[Assignment] Go line by line through the data and copy those with the word "lime".

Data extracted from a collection
+++
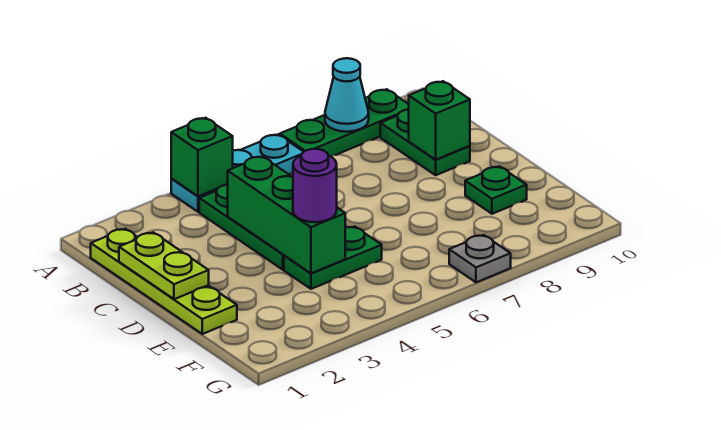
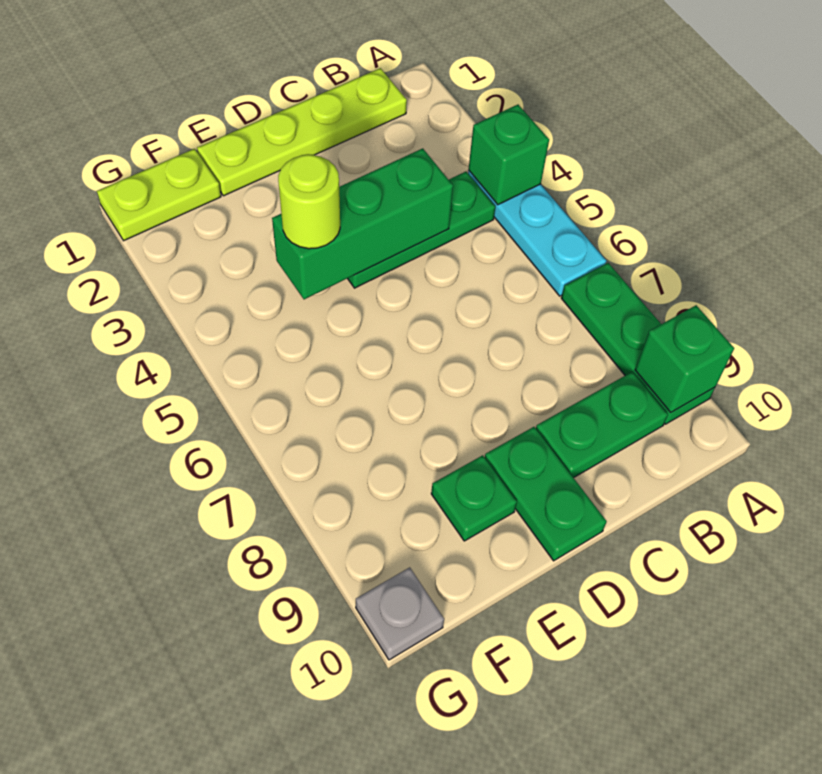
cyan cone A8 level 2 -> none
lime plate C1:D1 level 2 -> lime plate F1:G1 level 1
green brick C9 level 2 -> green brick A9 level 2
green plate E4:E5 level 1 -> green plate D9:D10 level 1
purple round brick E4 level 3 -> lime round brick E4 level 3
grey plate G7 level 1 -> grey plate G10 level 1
+++
[Written response]
lime plate C1:D1 level 2 -> lime plate F1:G1 level 1
purple round brick E4 level 3 -> lime round brick E4 level 3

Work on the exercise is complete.